What to produce
Looking at the data, count the lines where the word "none" occurs and answer with only the number.

[Records from a data collection]

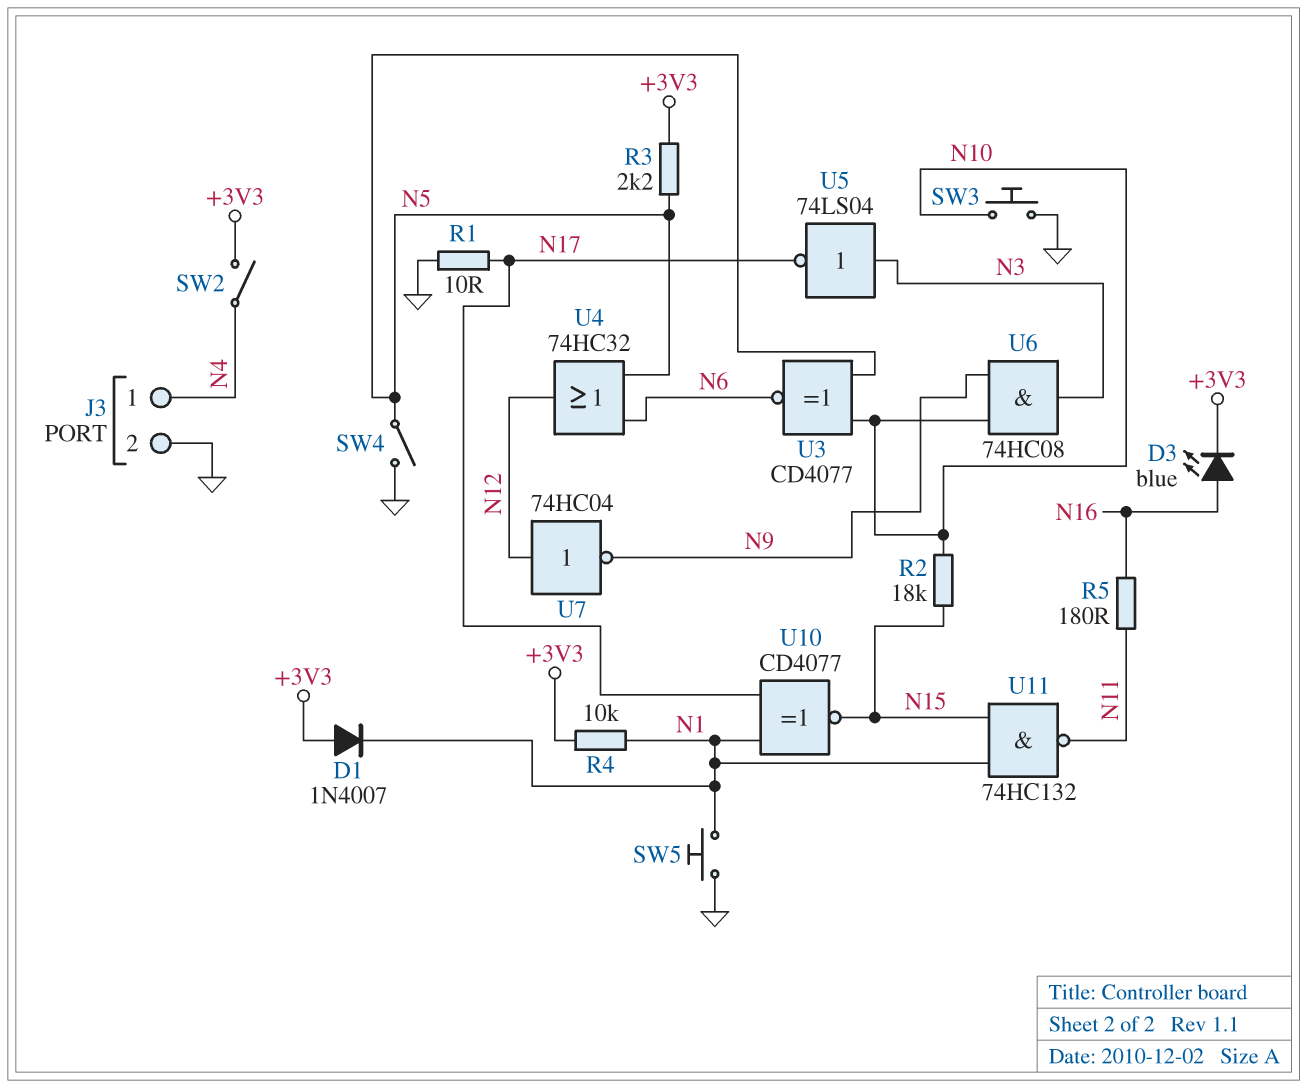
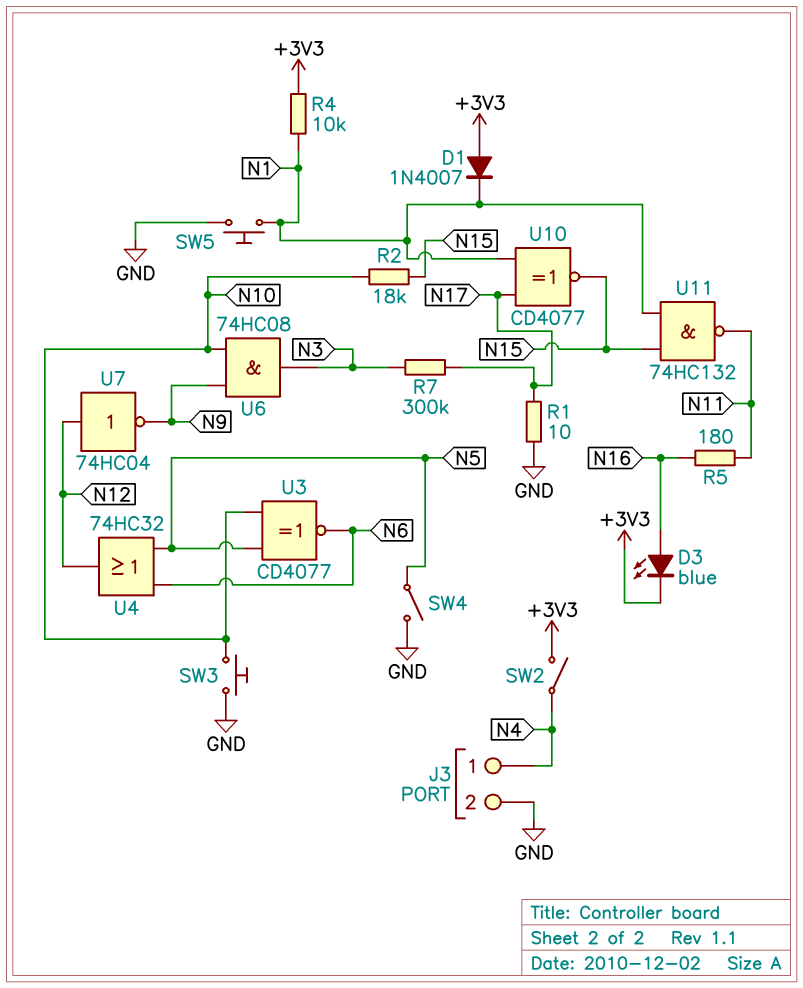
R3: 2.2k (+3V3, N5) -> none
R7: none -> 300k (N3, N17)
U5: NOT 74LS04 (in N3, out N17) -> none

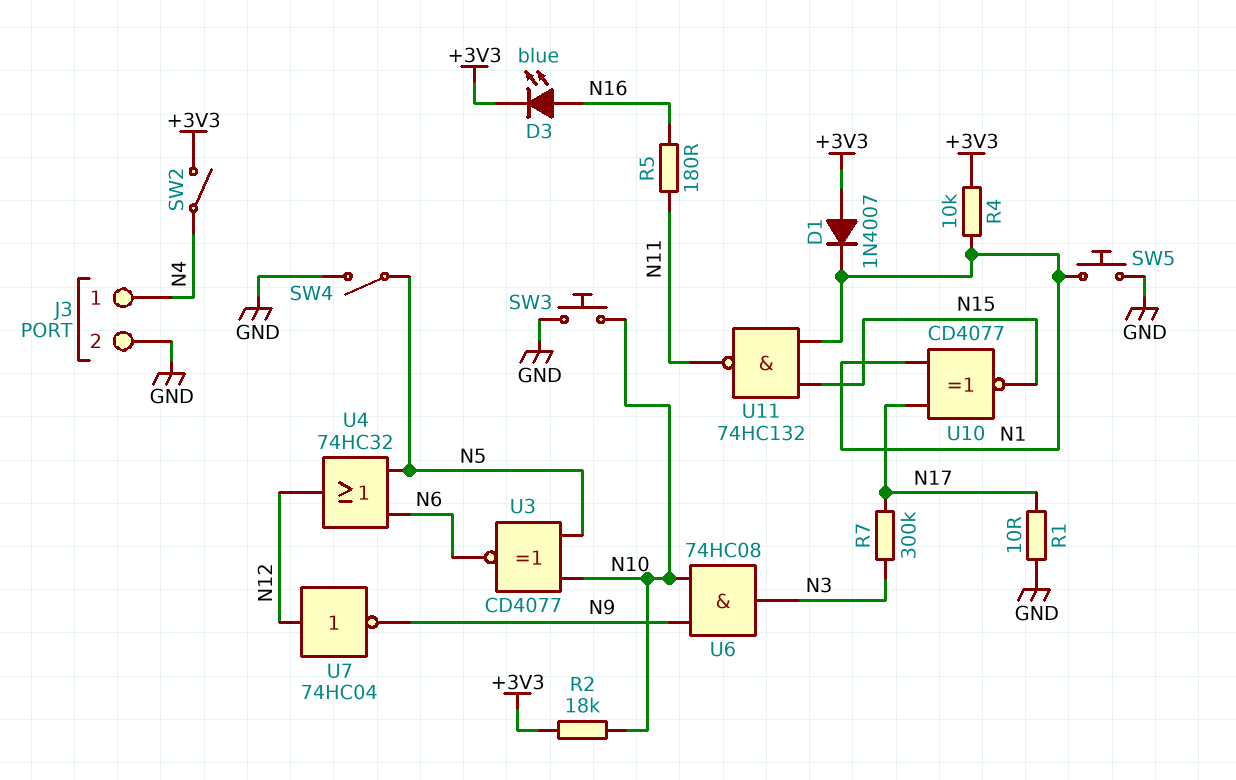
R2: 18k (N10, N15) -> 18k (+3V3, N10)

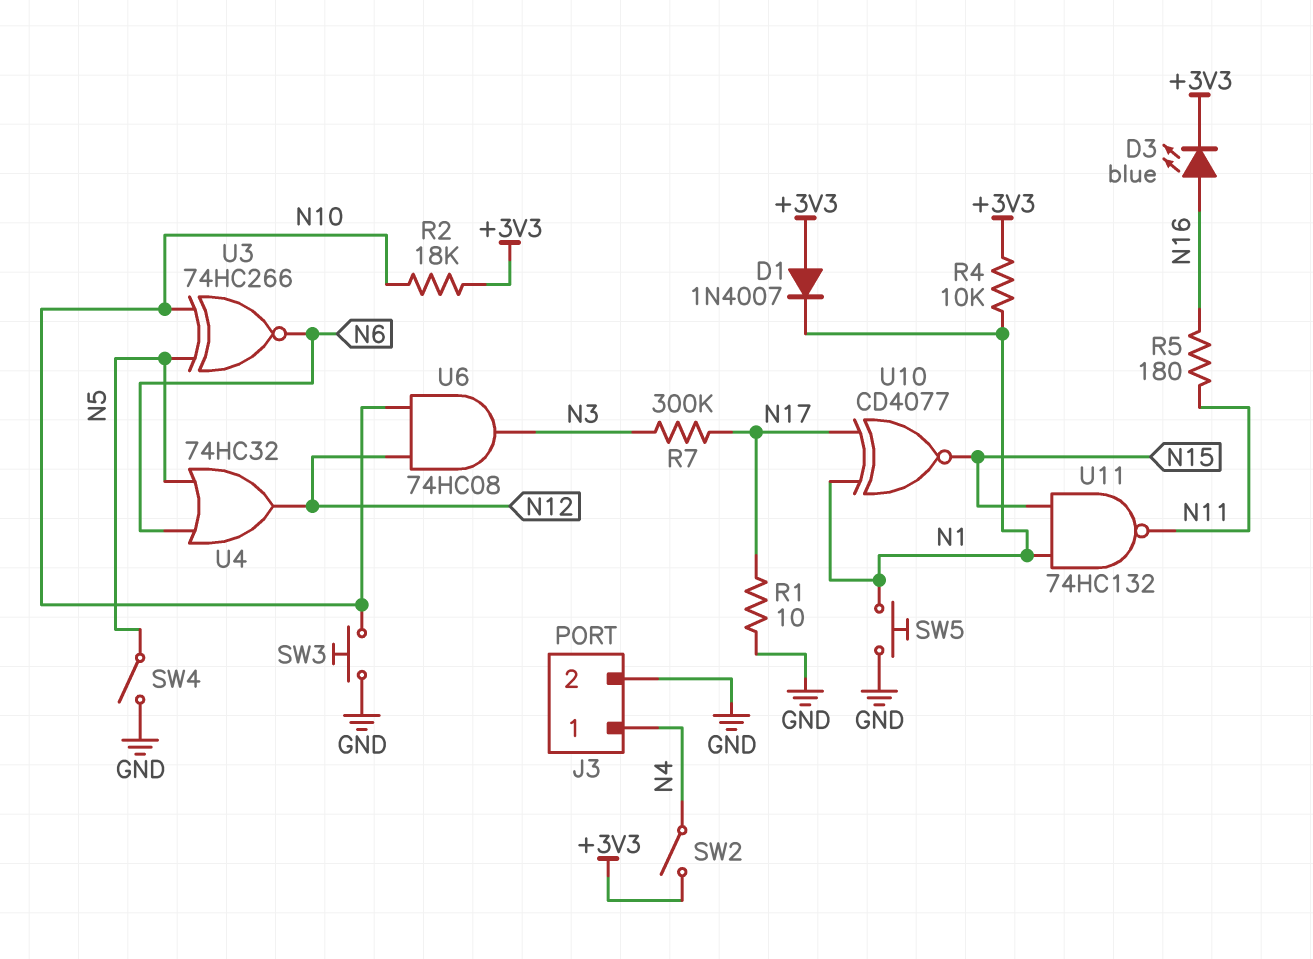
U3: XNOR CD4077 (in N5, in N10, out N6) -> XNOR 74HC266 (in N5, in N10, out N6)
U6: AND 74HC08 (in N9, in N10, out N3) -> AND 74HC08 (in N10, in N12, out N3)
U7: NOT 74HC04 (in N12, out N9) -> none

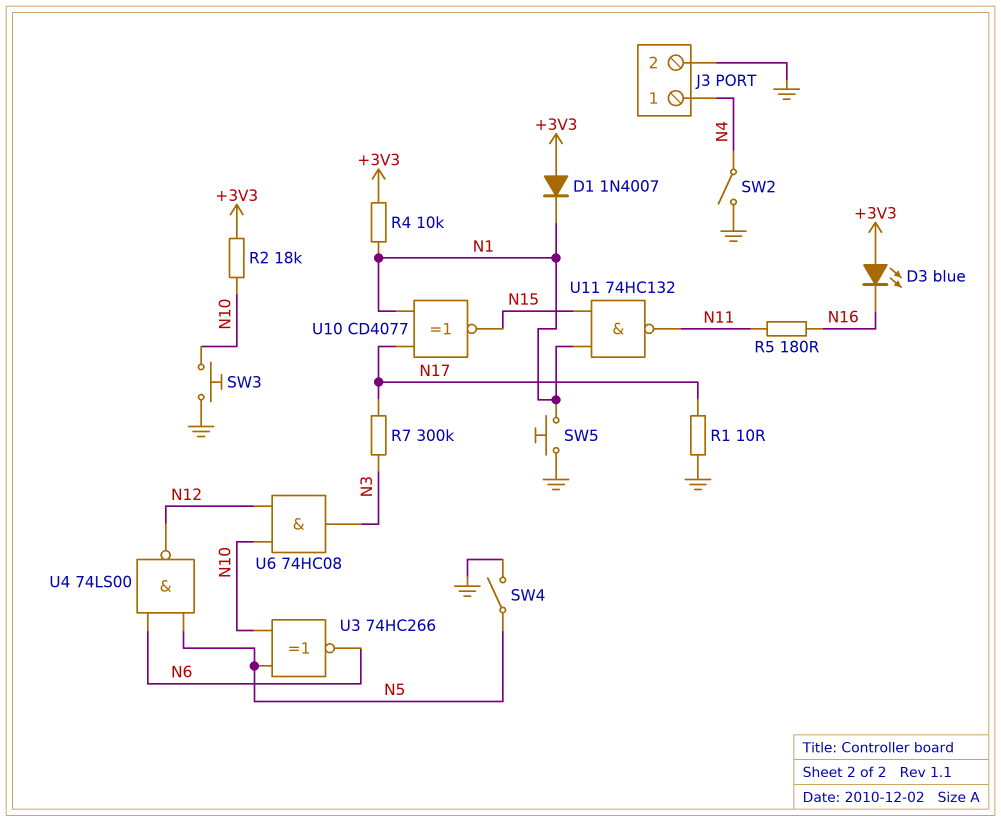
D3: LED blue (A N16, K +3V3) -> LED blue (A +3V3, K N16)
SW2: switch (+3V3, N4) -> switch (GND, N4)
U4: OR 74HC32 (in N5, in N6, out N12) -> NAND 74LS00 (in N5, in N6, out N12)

...

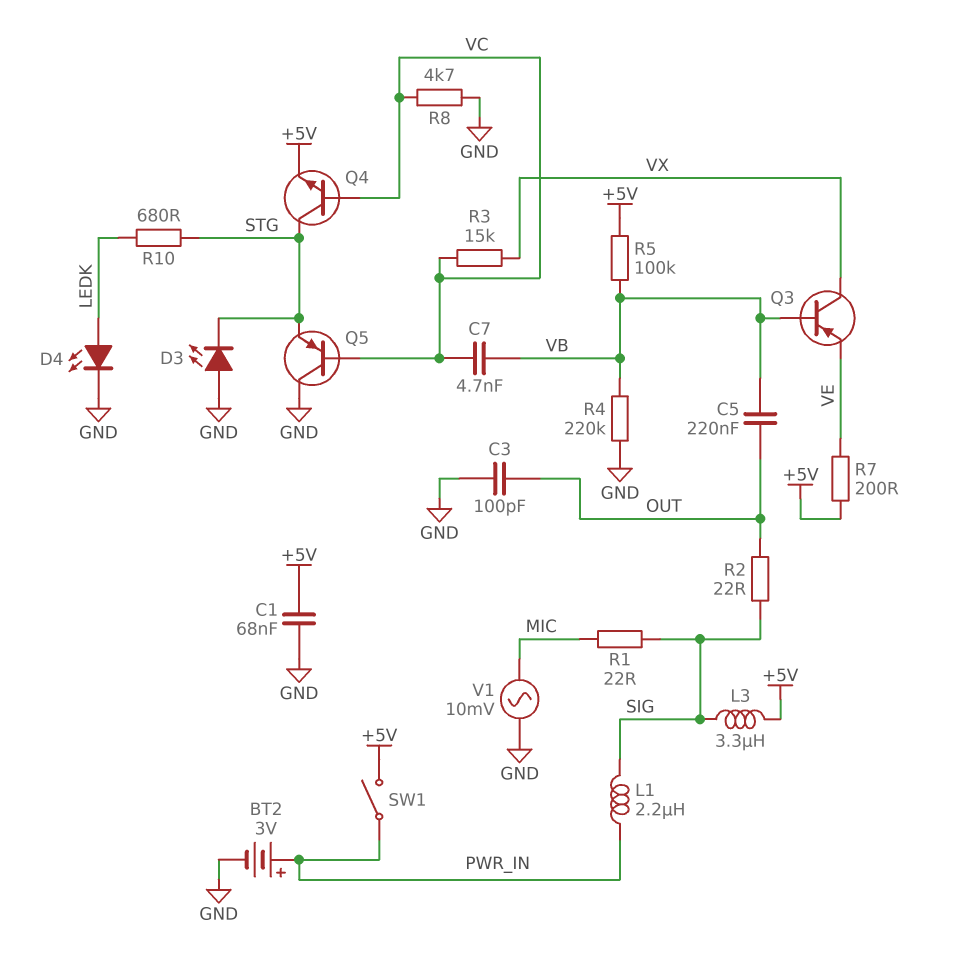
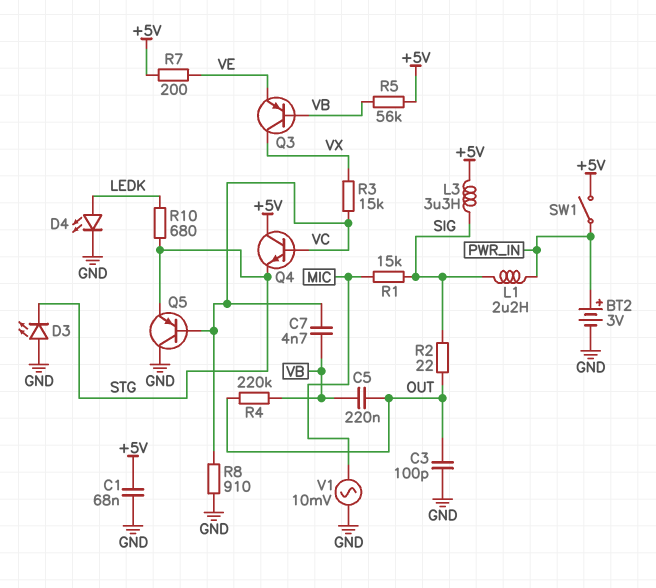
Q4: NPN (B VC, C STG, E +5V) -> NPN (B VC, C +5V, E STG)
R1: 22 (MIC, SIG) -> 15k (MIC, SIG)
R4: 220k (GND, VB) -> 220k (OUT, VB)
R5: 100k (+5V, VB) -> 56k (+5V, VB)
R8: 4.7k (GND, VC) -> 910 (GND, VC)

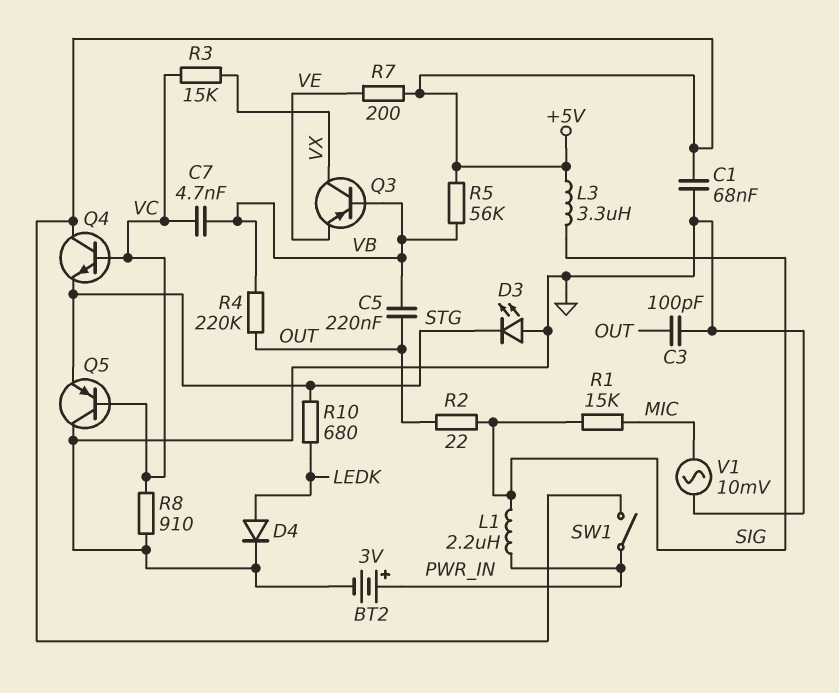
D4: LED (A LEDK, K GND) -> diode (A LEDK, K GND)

Answer to this task
4